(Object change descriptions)

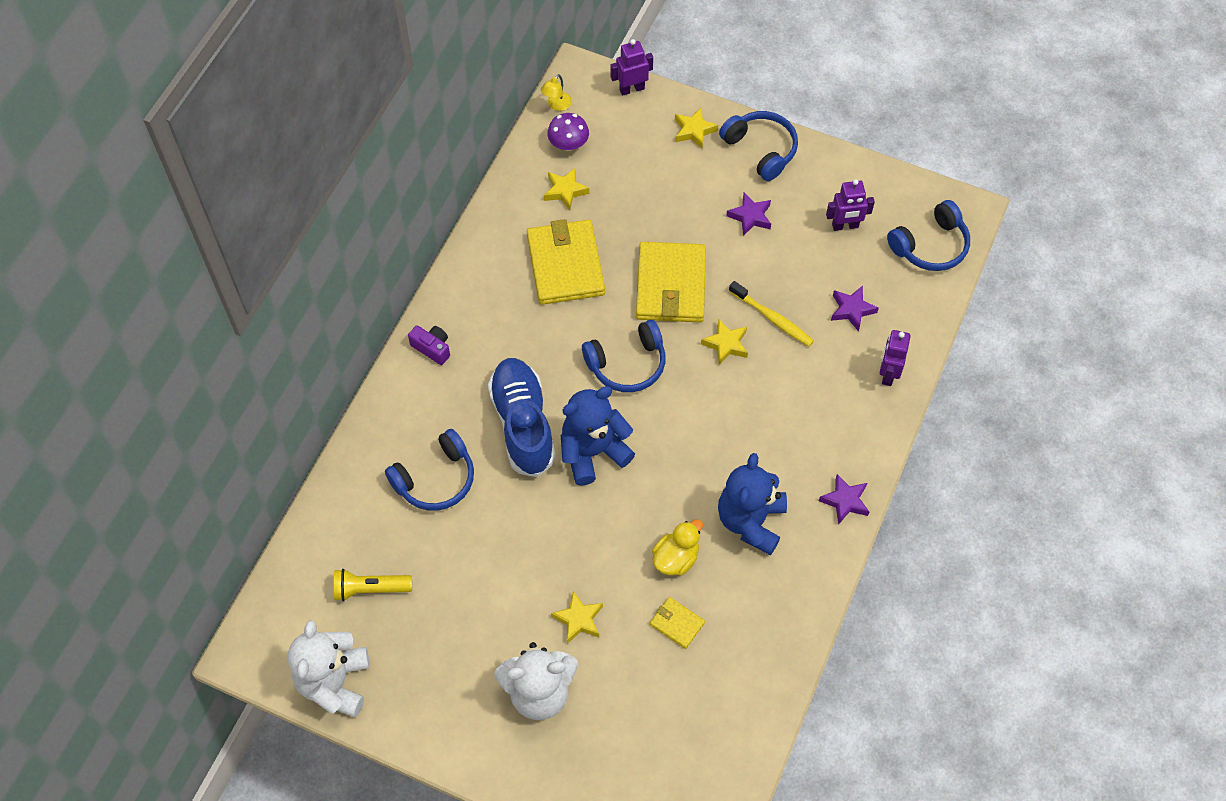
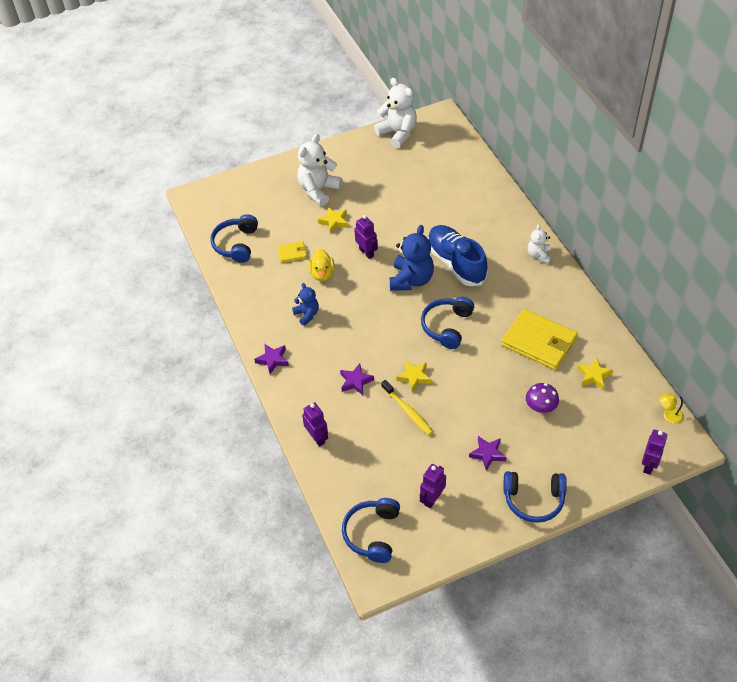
camera: 135 degrees right, 10 degrees down
yellow flashlight [334,569,412,601] -> none
blue headphones [385,429,474,511] -> blue headphones moved to [210,214,258,263]
purple camera [408,325,450,365] -> white teddy bear [528,224,551,263]
blue shoe [488,358,556,477] -> blue shoe turned 150 degrees counterclockwise [428,225,488,286]
yellow lamp [541,74,572,111] -> yellow lamp turned 75 degrees counterclockwise [659,394,684,424]
purple mushroom [547,113,589,151] -> purple mushroom moved to [526,383,559,413]
yellow wallet [636,242,706,322] -> none
yellow star [675,108,718,149] -> none
blue teddy bear [718,453,787,555] -> blue teddy bear [292,283,319,326], size x0.57
yellow toothbrush [729,281,814,347] -> yellow toothbrush turned 120 degrees counterclockwise [381,380,433,435]
purple star [831,286,879,332] -> purple star moved to [340,364,374,395]
none -> purple robot [354,215,378,259]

[TASK DESCRIPTION]: A single figure is required: the number of lines in the data above in which the word "teddy" appears.

[REPLY TO THE TASK]: 2